TASK BRIEF: Show every line of the data where the word "moved" can be found.

**** MATERIAL SHOWN ****

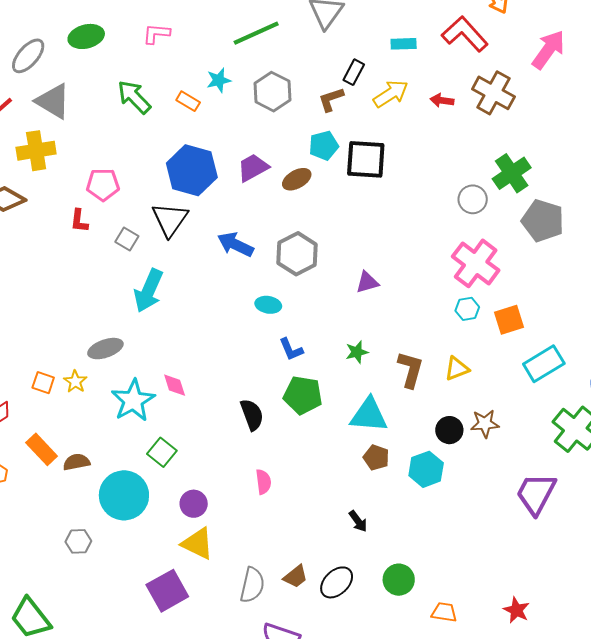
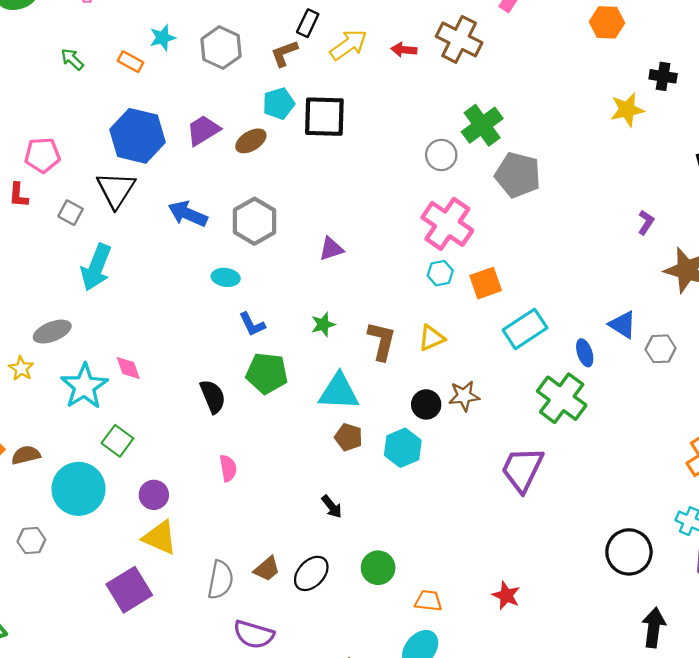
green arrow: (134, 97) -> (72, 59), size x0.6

****
**** MATERIAL SHOWN ****

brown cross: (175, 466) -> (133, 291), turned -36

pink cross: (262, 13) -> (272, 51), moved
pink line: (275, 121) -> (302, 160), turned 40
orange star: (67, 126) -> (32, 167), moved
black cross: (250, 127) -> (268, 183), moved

****

RESULT OF THIS EXERCISE:
pink cross: (262, 13) -> (272, 51), moved
orange star: (67, 126) -> (32, 167), moved
black cross: (250, 127) -> (268, 183), moved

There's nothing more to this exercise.